WORK ITEM - With both ends included, repeat exactly the lines of the entries below from the one containing "Someone swapped the" down to the one containing "Someone repainted the fairy", and no others.

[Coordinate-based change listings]
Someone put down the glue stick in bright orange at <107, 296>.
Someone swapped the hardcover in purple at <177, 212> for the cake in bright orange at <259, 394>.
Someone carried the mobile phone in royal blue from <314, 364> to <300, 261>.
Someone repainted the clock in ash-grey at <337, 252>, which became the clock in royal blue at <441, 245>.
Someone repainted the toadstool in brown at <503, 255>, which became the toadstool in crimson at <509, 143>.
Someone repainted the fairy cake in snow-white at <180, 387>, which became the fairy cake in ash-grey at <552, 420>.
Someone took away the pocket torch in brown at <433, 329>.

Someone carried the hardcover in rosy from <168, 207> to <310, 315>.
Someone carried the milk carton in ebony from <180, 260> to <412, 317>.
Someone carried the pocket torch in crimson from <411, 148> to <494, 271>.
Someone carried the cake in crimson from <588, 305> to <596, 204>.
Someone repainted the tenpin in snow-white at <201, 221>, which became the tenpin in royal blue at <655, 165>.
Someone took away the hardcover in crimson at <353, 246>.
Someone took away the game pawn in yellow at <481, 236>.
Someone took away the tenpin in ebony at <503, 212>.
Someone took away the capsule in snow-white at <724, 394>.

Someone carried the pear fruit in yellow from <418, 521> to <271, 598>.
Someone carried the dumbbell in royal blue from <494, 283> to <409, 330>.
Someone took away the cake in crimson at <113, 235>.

==

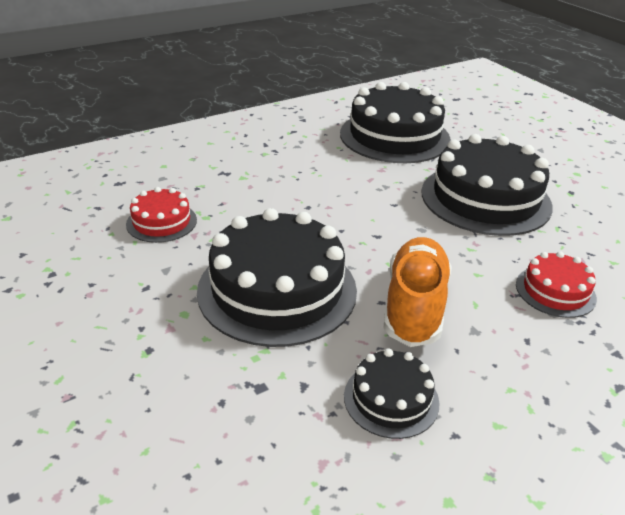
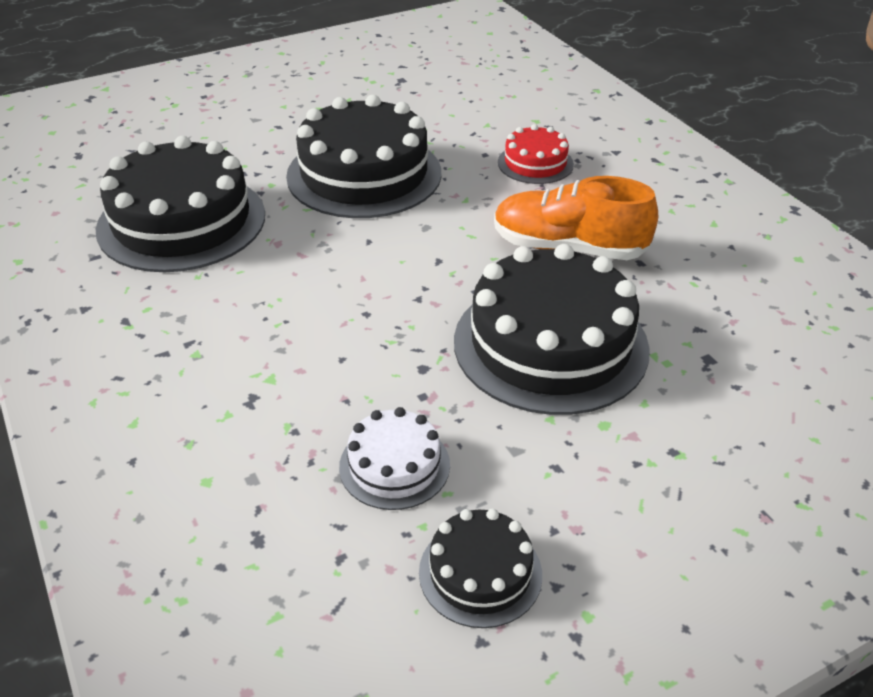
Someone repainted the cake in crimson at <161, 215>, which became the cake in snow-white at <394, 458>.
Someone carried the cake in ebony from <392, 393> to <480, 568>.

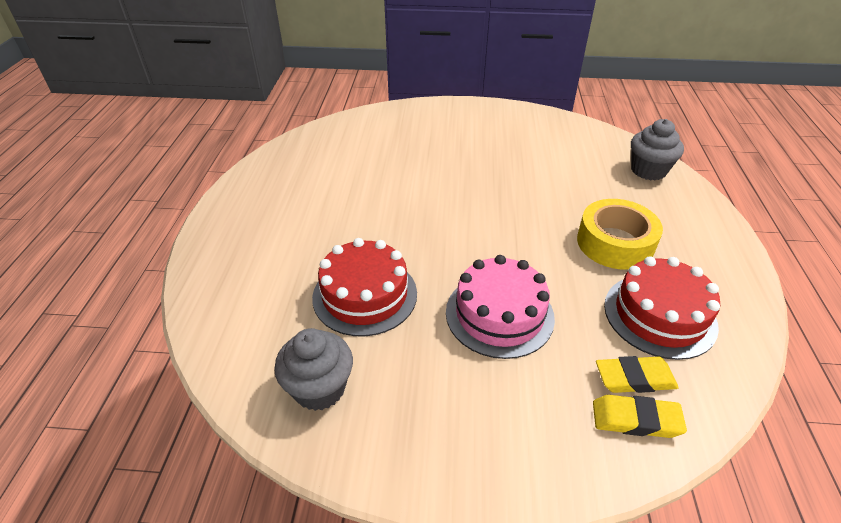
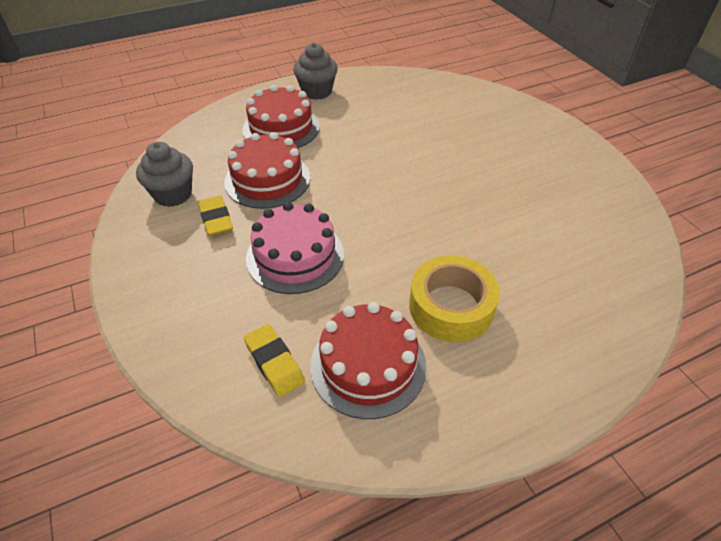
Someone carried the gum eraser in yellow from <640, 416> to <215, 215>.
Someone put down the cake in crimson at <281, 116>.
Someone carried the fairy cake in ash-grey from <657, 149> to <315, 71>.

RESPONSE TO THIS TASK -
Someone swapped the hardcover in purple at <177, 212> for the cake in bright orange at <259, 394>.
Someone carried the mobile phone in royal blue from <314, 364> to <300, 261>.
Someone repainted the clock in ash-grey at <337, 252>, which became the clock in royal blue at <441, 245>.
Someone repainted the toadstool in brown at <503, 255>, which became the toadstool in crimson at <509, 143>.
Someone repainted the fairy cake in snow-white at <180, 387>, which became the fairy cake in ash-grey at <552, 420>.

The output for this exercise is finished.